ASSIGNED TASK |
At the line that holds "BT3: 3V (plus", start repeating, and keep going exactly through the final line of the material; include both ends and skip the pictures.

RECORD SET |
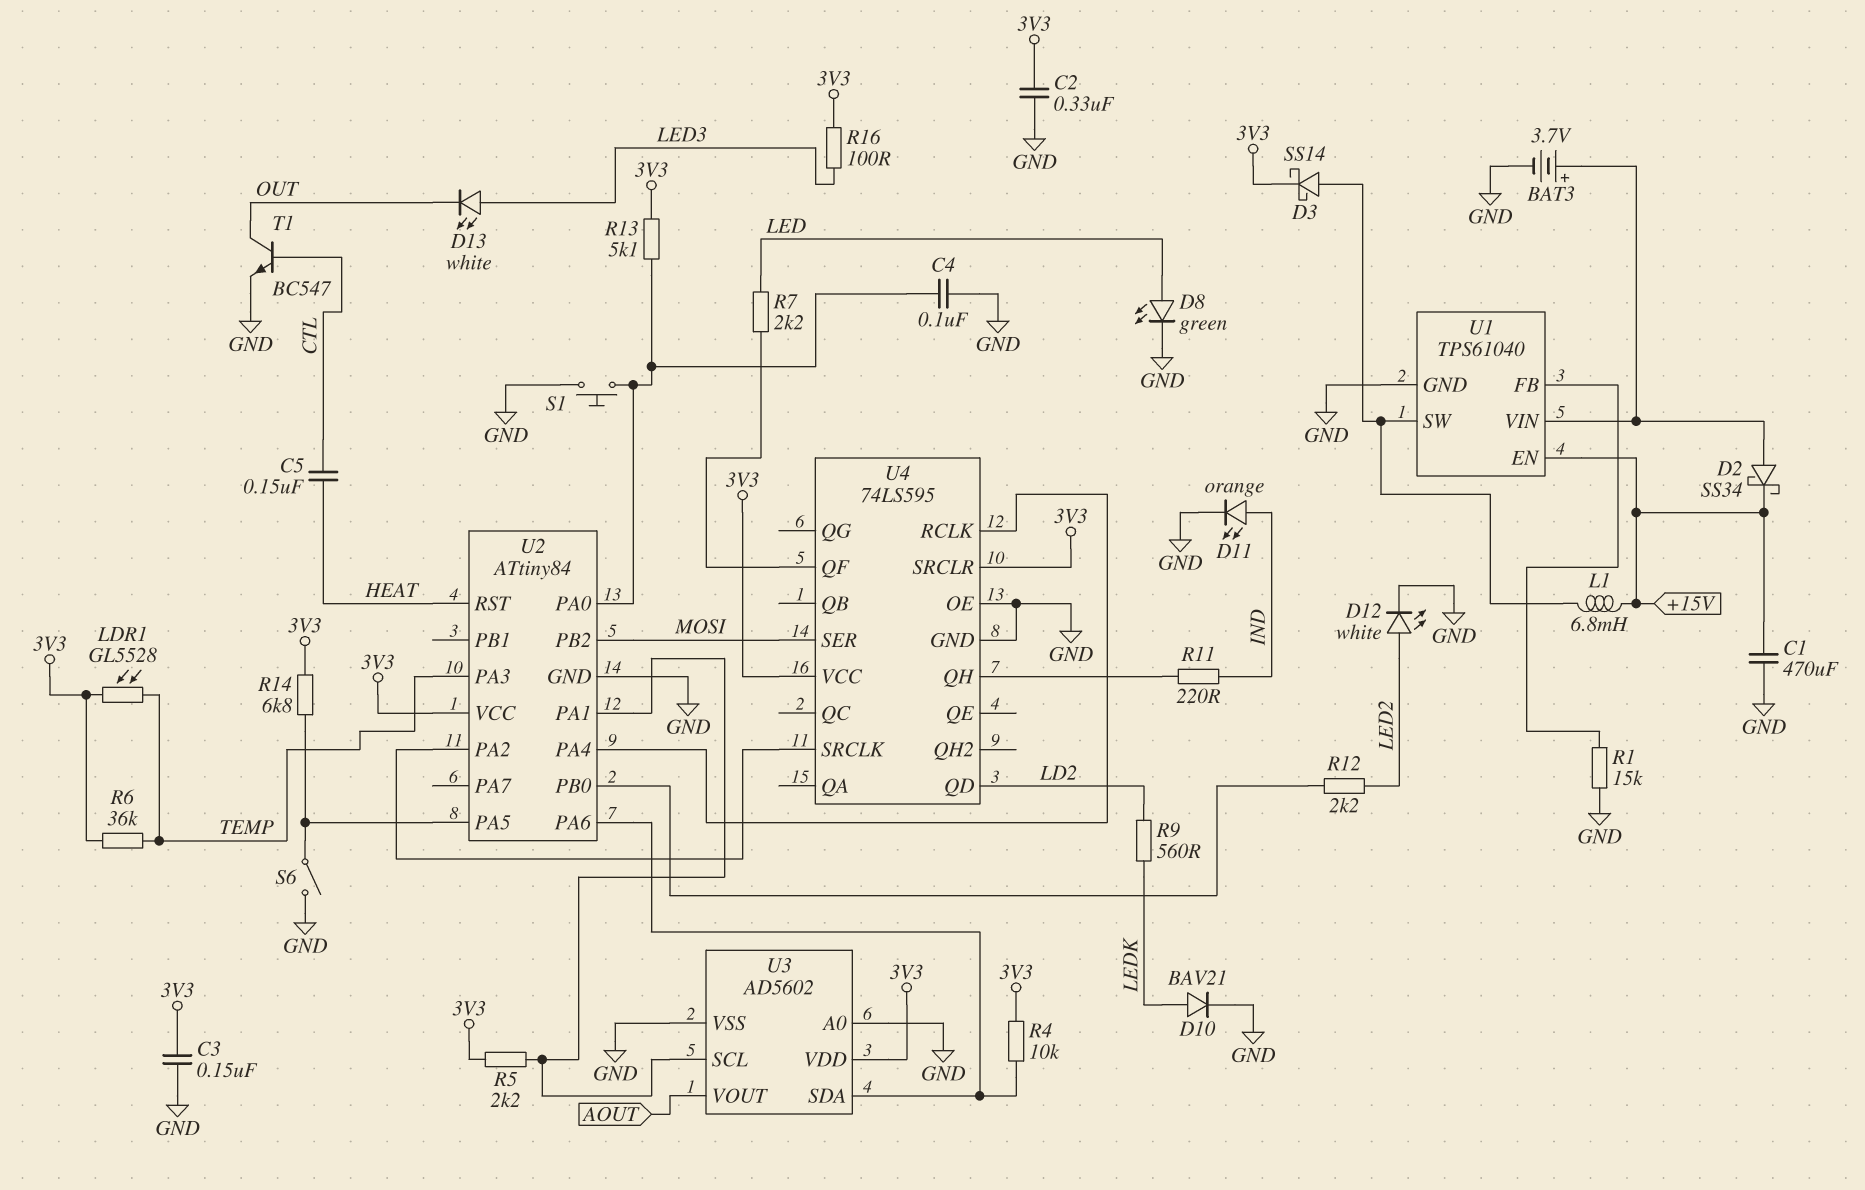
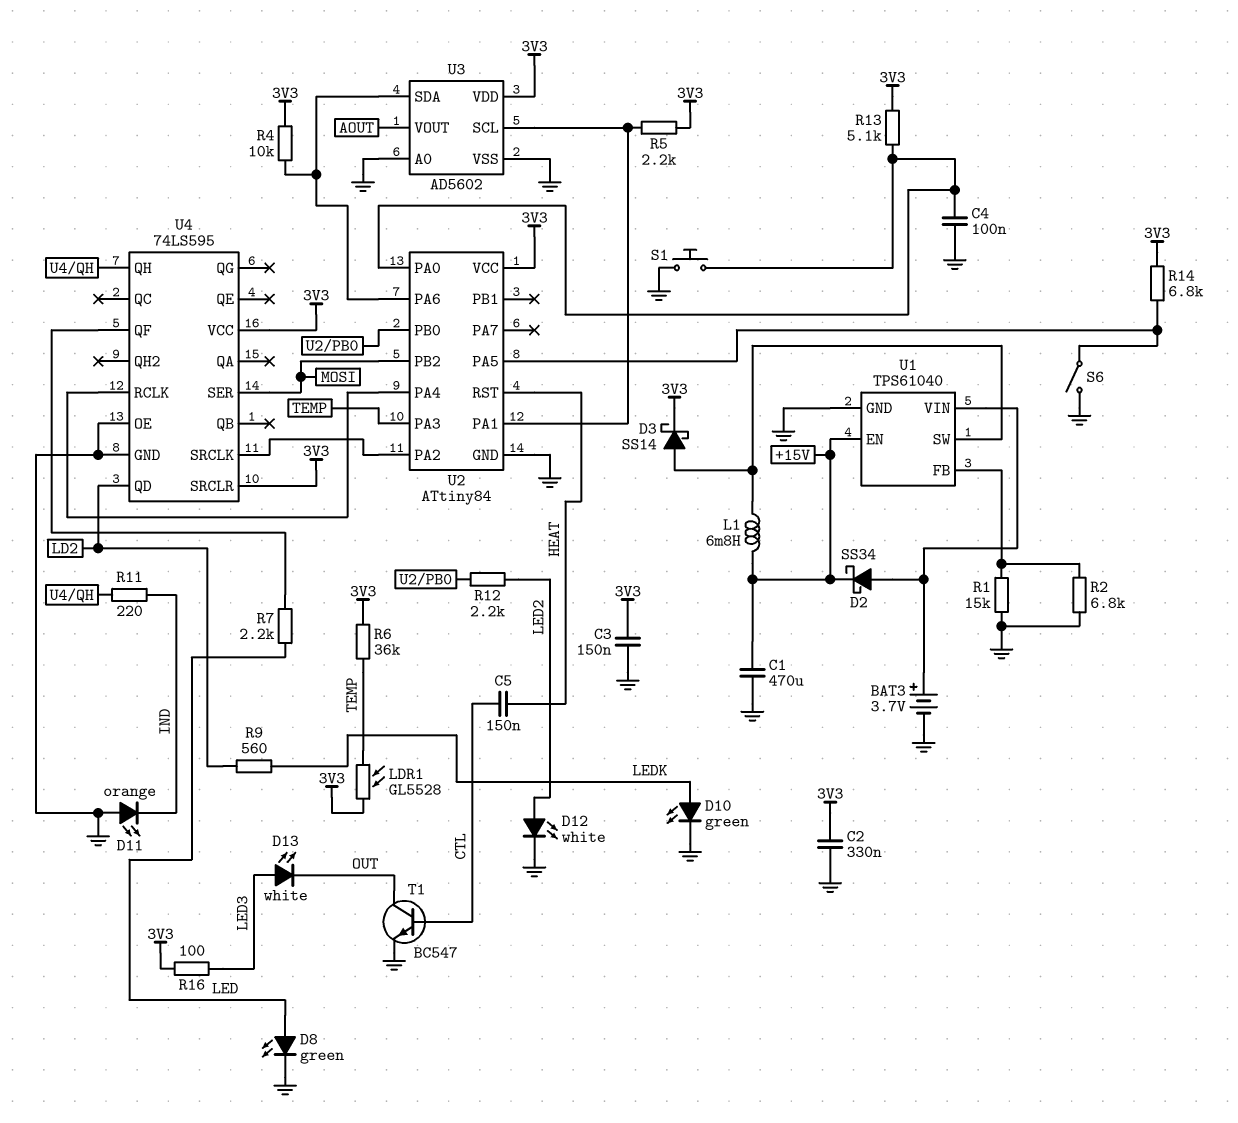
D10: diode BAV21 (A LEDK, K GND) -> LED green (A LEDK, K GND)
D11: LED orange (A IND, K GND) -> LED orange (A GND, K IND)
R2: none -> 6.8k (GND, U1/FB)

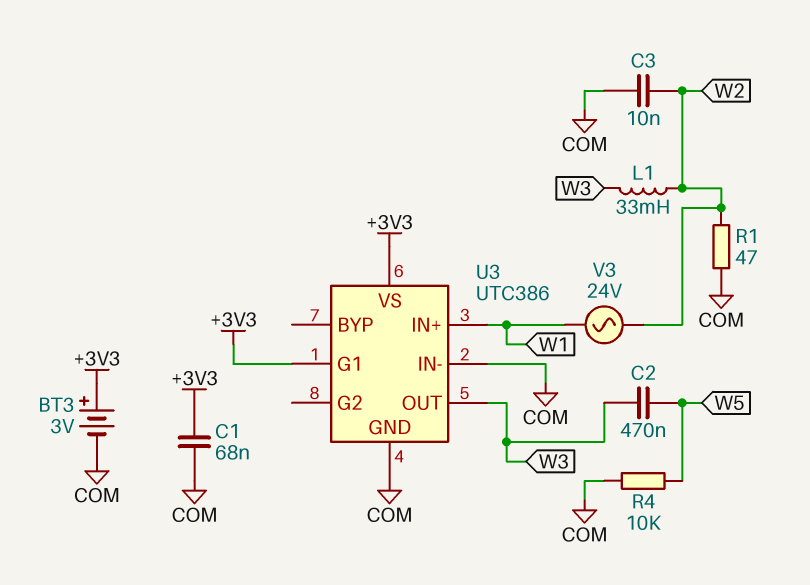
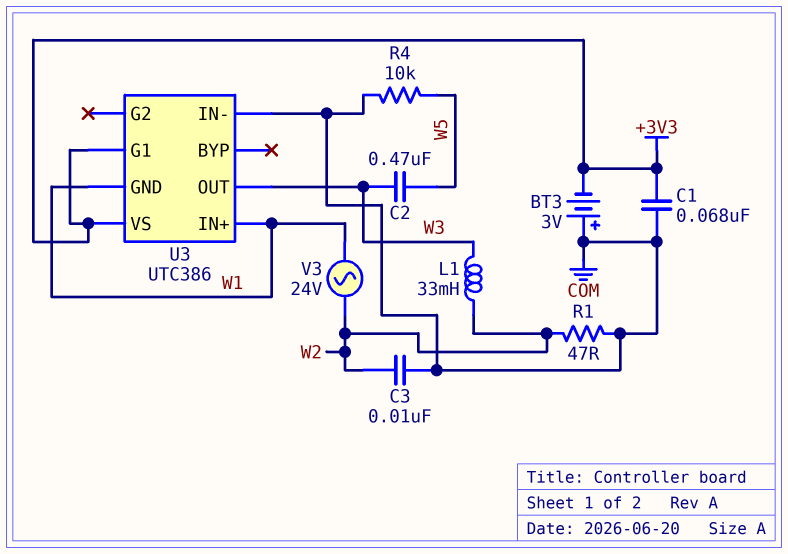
BT3: 3V (plus +3V3, minus COM) -> 3V (plus COM, minus +3V3)
U3 pin GND: COM -> W1

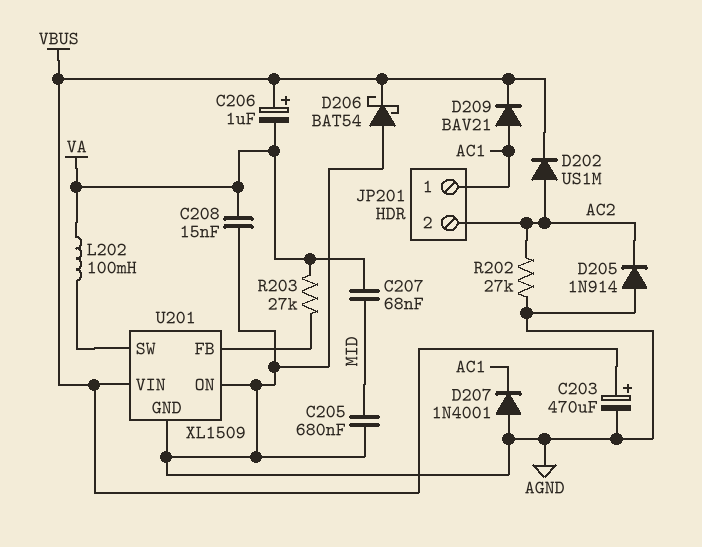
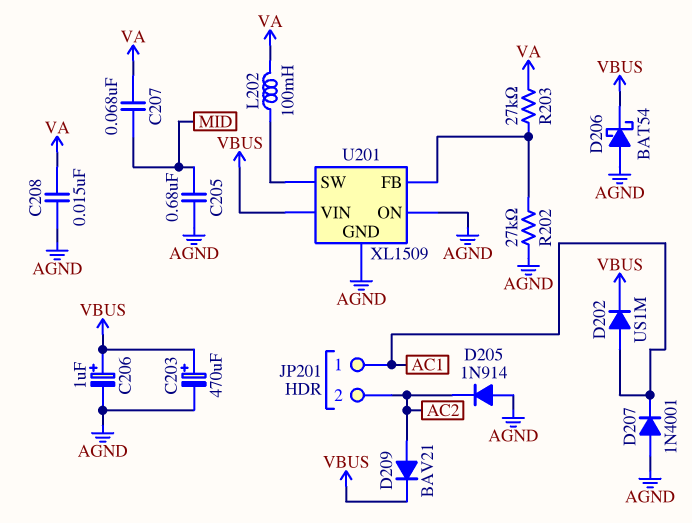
C206: 1uF (plus VBUS, minus VA) -> 1uF (plus VBUS, minus AGND)
D202: diode US1M (A AC2, K VBUS) -> diode US1M (A AC1, K VBUS)
D209: diode BAV21 (A AC1, K VBUS) -> diode BAV21 (A AC2, K VBUS)
R202: 27k (AC2, AGND) -> 27k (AGND, U201/FB)

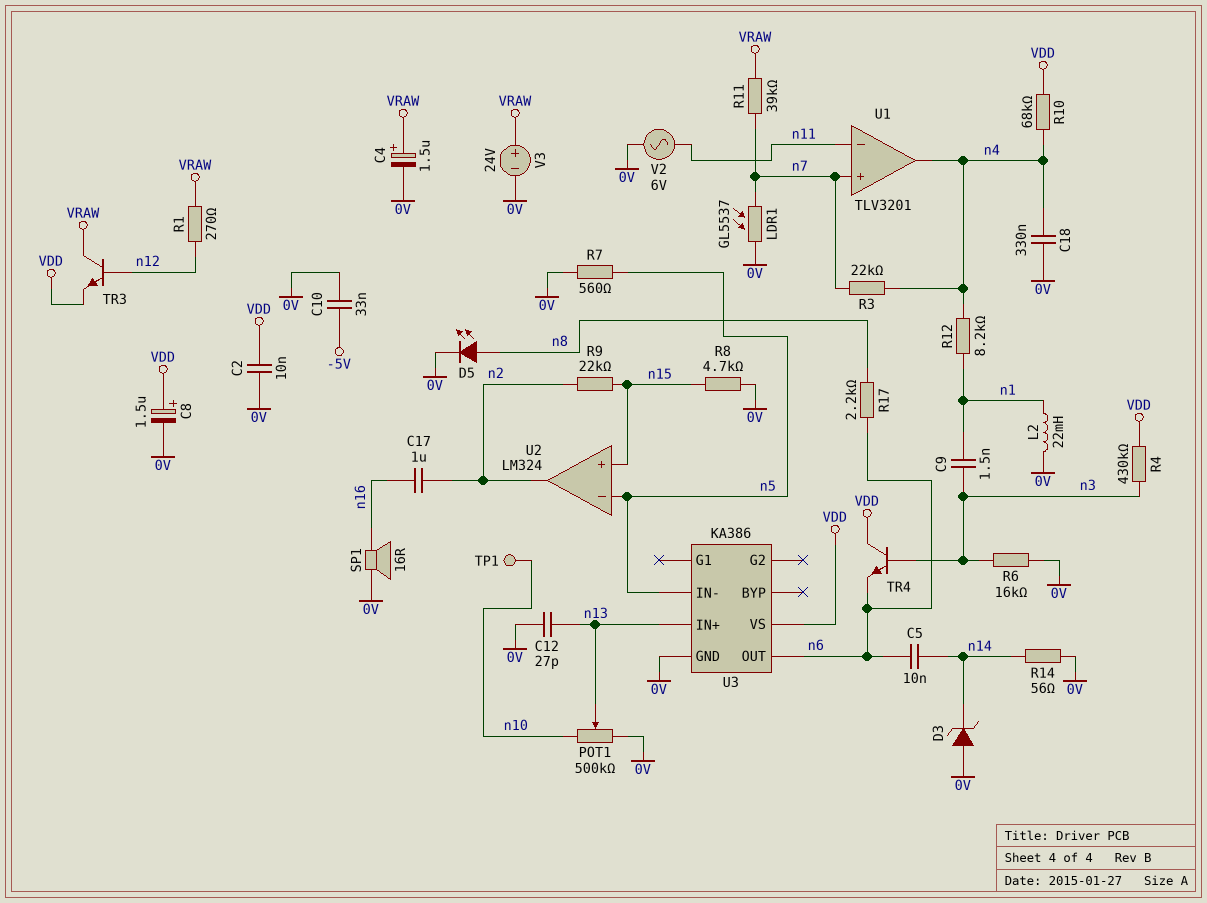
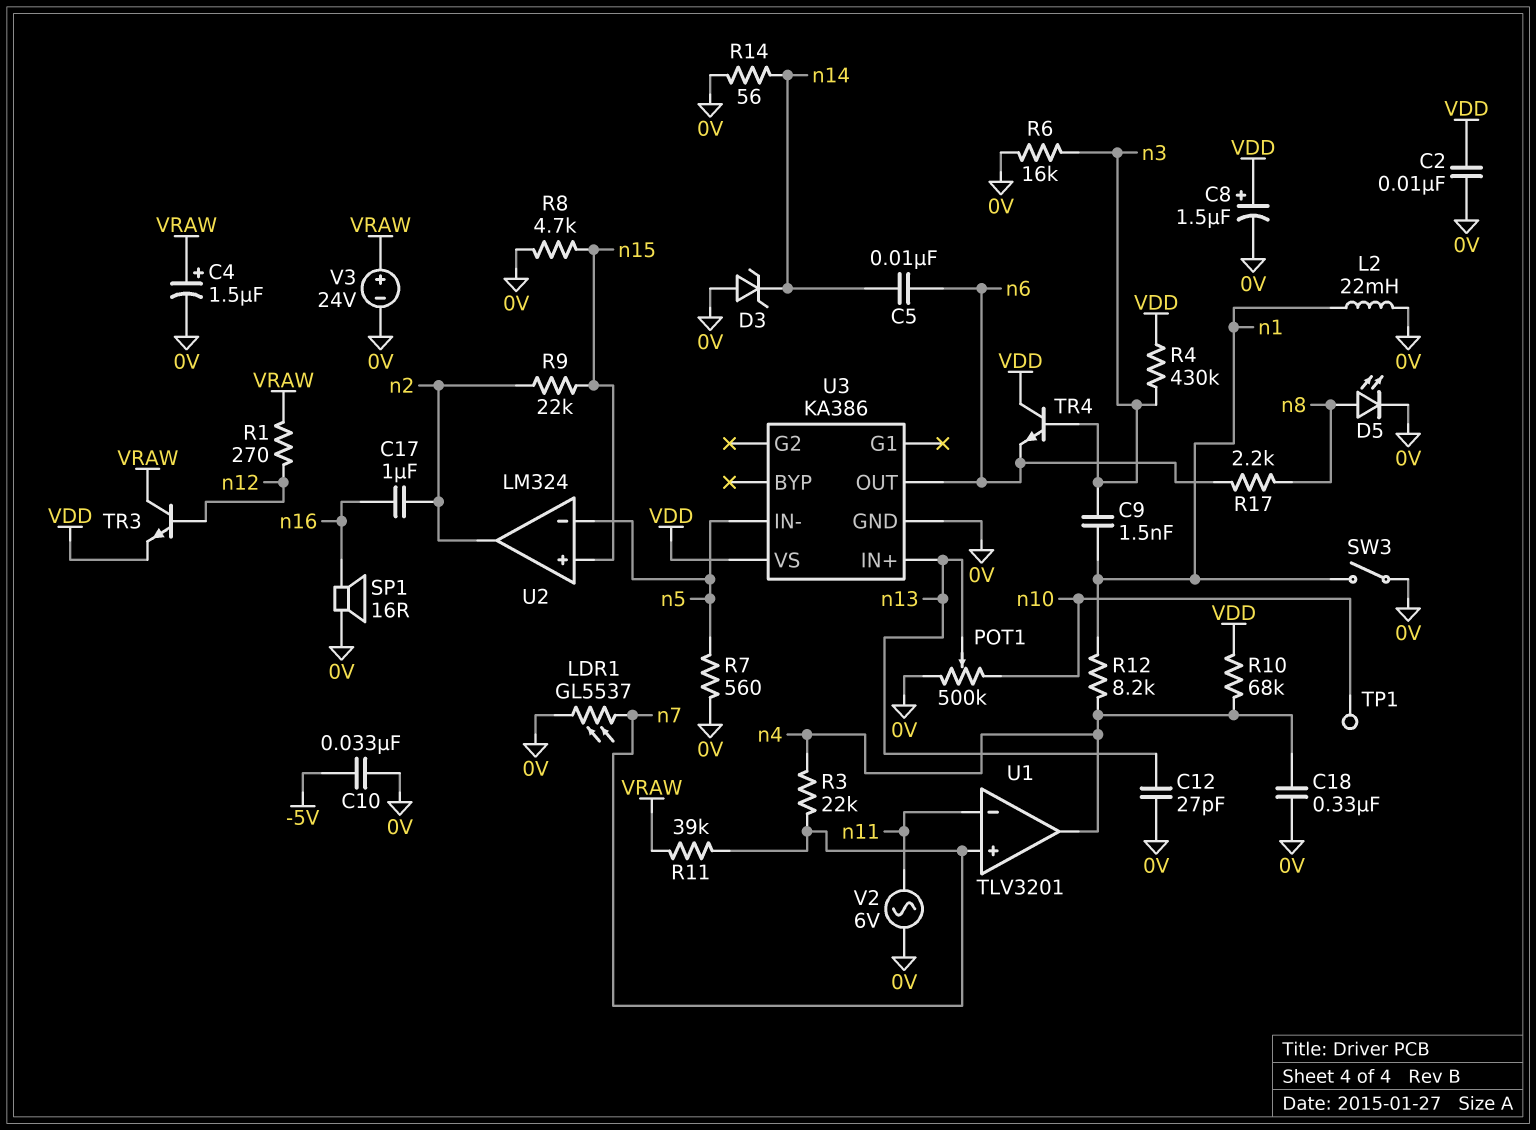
SW3: none -> switch (0V, n1)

TASK RESPONSE |
BT3: 3V (plus +3V3, minus COM) -> 3V (plus COM, minus +3V3)
U3 pin GND: COM -> W1

C206: 1uF (plus VBUS, minus VA) -> 1uF (plus VBUS, minus AGND)
D202: diode US1M (A AC2, K VBUS) -> diode US1M (A AC1, K VBUS)
D209: diode BAV21 (A AC1, K VBUS) -> diode BAV21 (A AC2, K VBUS)
R202: 27k (AC2, AGND) -> 27k (AGND, U201/FB)

SW3: none -> switch (0V, n1)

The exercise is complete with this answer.